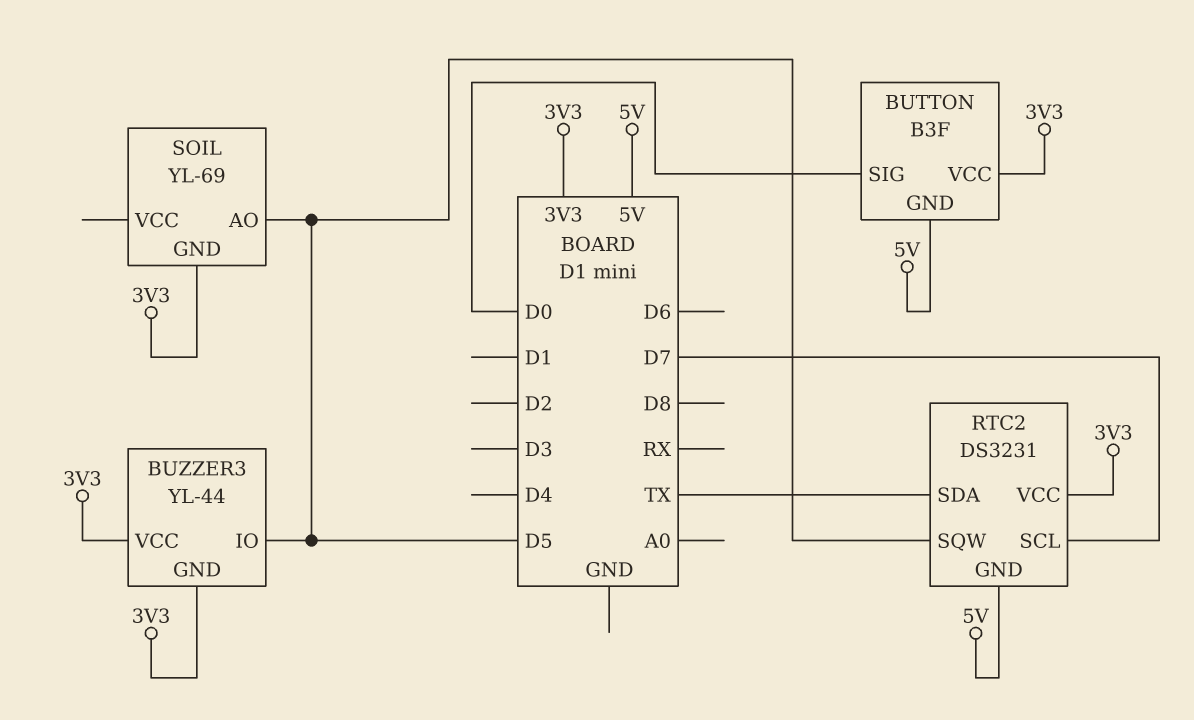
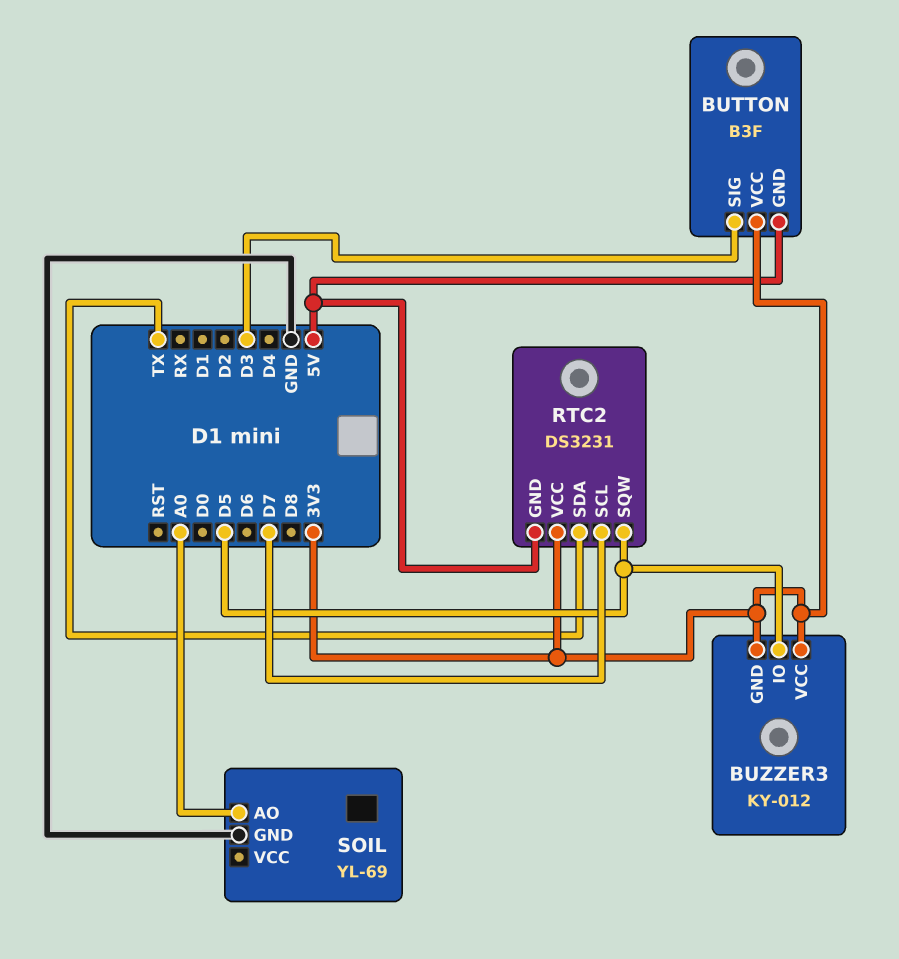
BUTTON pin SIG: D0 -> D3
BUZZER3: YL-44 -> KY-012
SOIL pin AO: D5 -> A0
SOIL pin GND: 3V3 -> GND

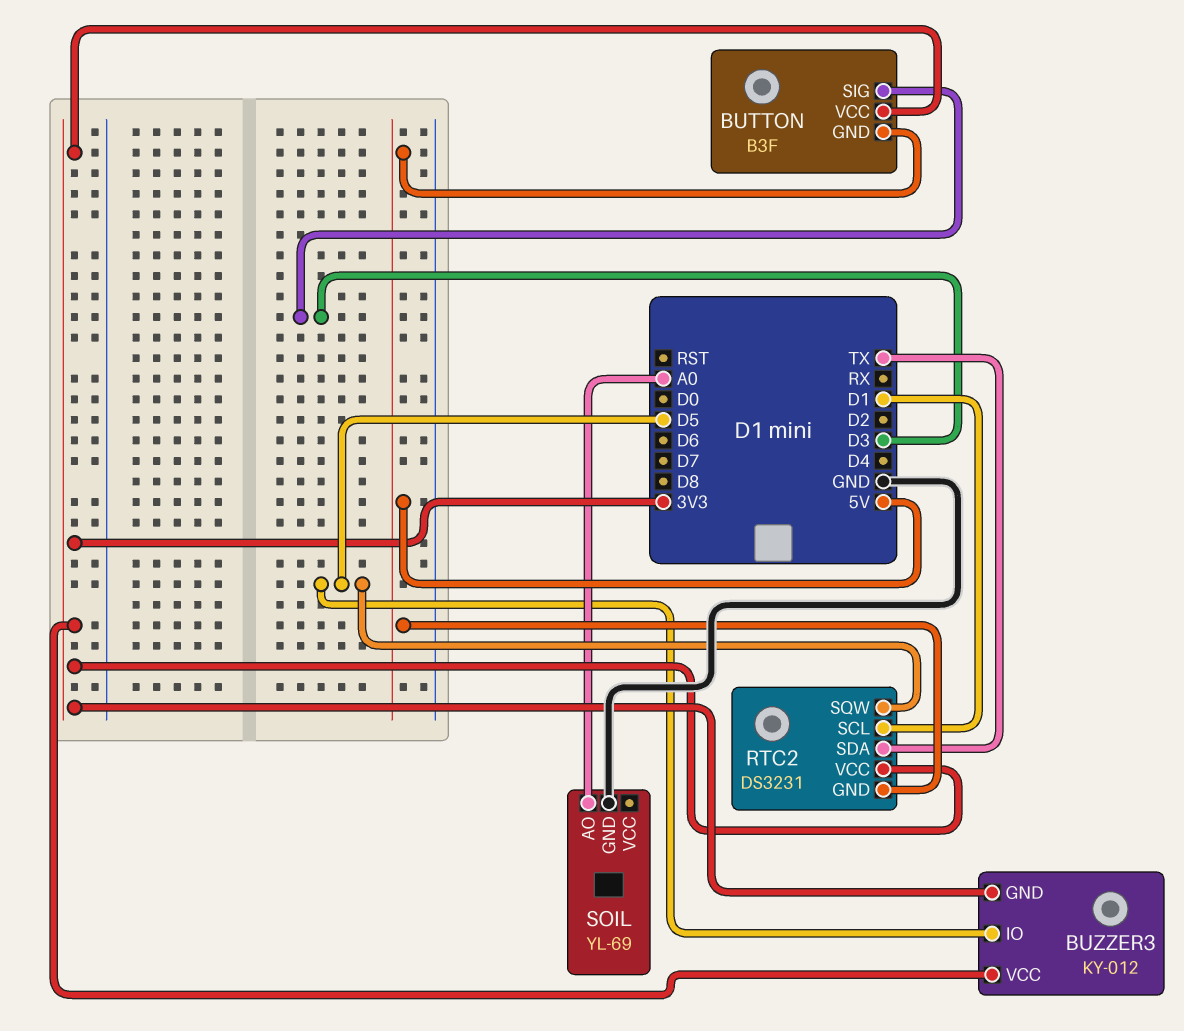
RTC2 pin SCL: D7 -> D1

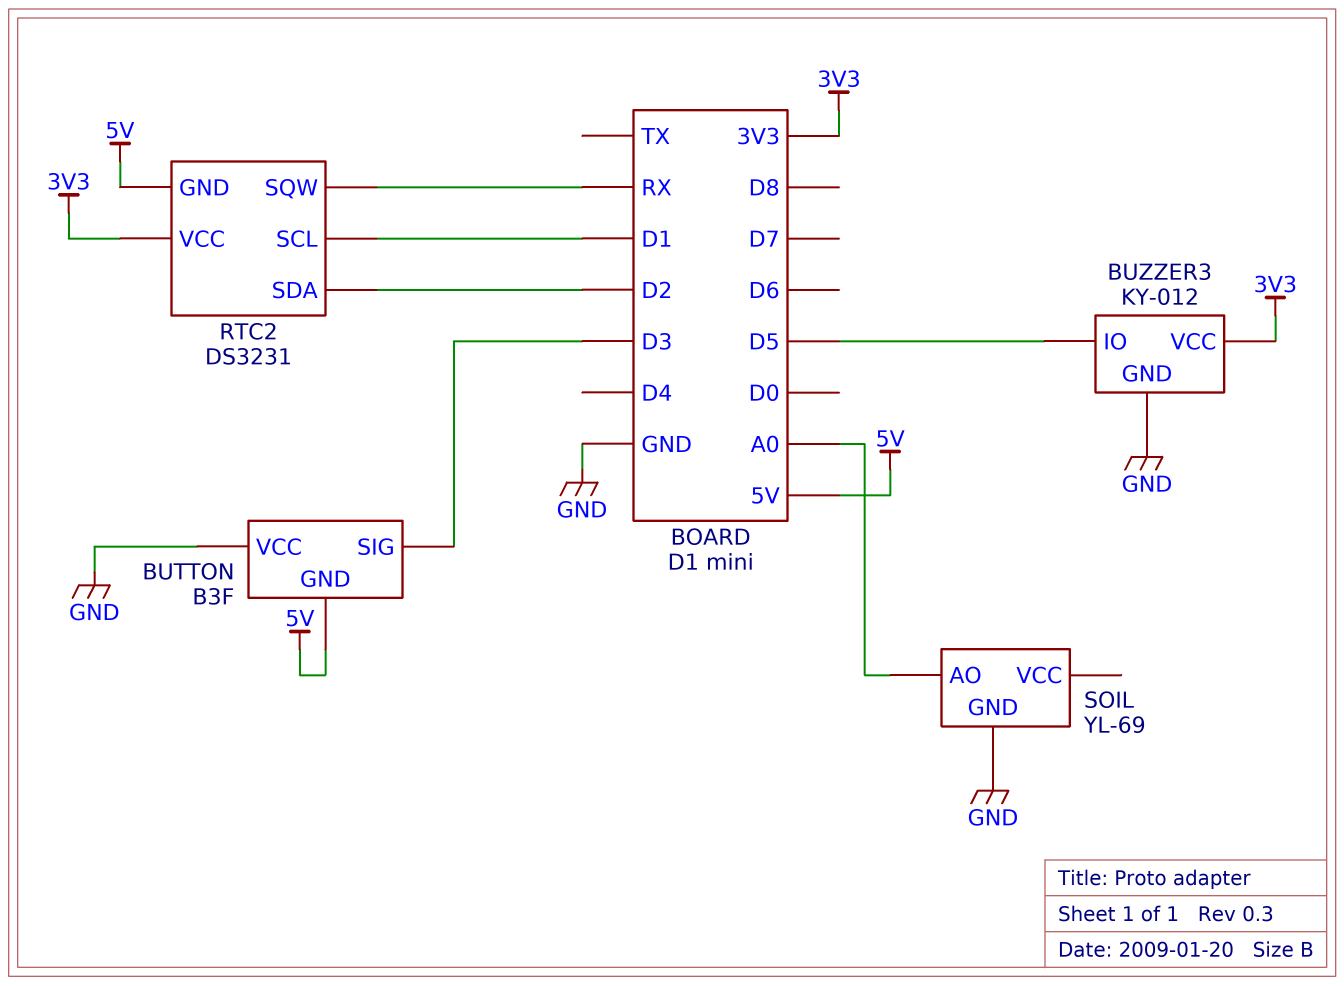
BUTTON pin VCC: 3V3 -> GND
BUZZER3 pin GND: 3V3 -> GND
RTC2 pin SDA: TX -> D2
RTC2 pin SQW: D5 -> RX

§ ACTIVITY
Set down exactly the lines beginning at the one that holds "BUZZER3 pin GND: 3V3 -> GND" and ending with the last line of the data.

§ RESPONSE BOX
BUZZER3 pin GND: 3V3 -> GND
RTC2 pin SDA: TX -> D2
RTC2 pin SQW: D5 -> RX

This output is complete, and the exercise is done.